== REQUIREMENT ==
Type the records that follow again exactly as written, but drop the pictures.
╭─ DATA RECORDS
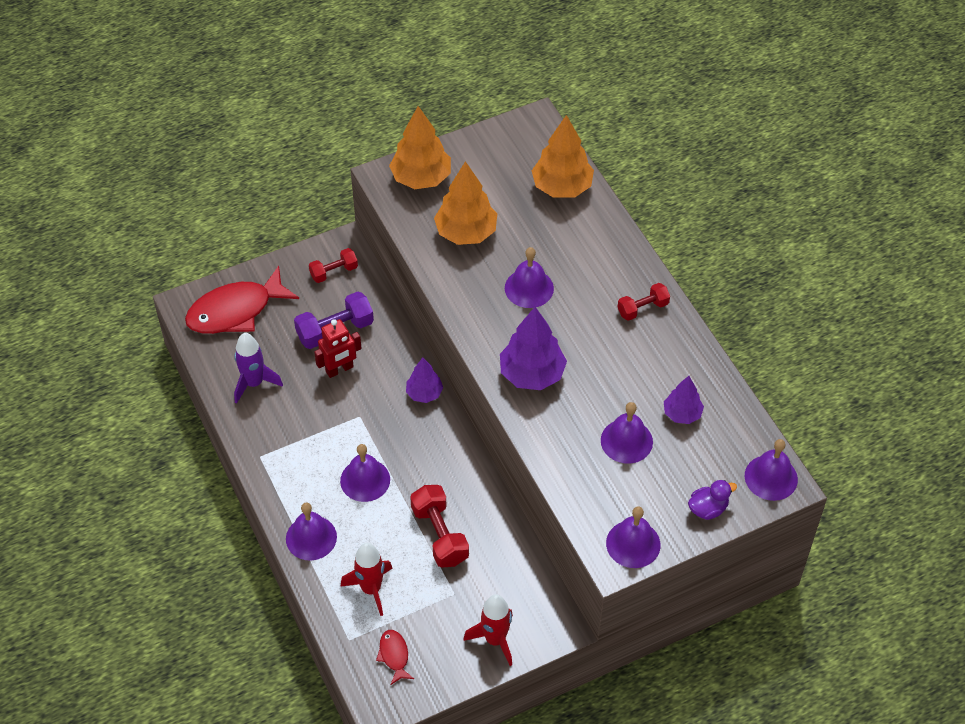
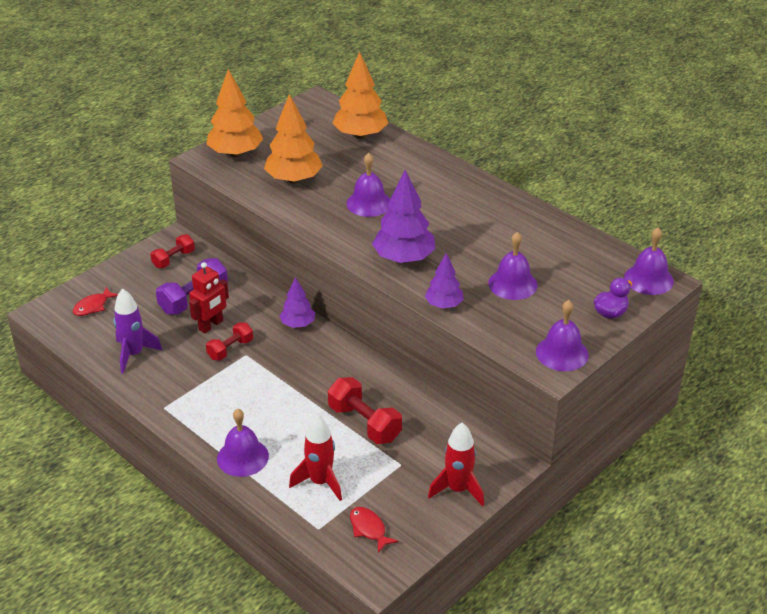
camera: 20 degrees left, 15 degrees down
(235, 311) = (93, 306): red fish -> red fish, size x0.45
(365, 480) = (273, 400): purple bell -> none
(642, 308) = (473, 195): red dumbbell -> red dumbbell (230, 349)
(682, 414) = (548, 255): purple tree -> purple tree (444, 305)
╰─
== RESPONSE TO THE EXERCISE ==
camera: 20 degrees left, 15 degrees down
(235, 311) = (93, 306): red fish -> red fish, size x0.45
(365, 480) = (273, 400): purple bell -> none
(642, 308) = (473, 195): red dumbbell -> red dumbbell (230, 349)
(682, 414) = (548, 255): purple tree -> purple tree (444, 305)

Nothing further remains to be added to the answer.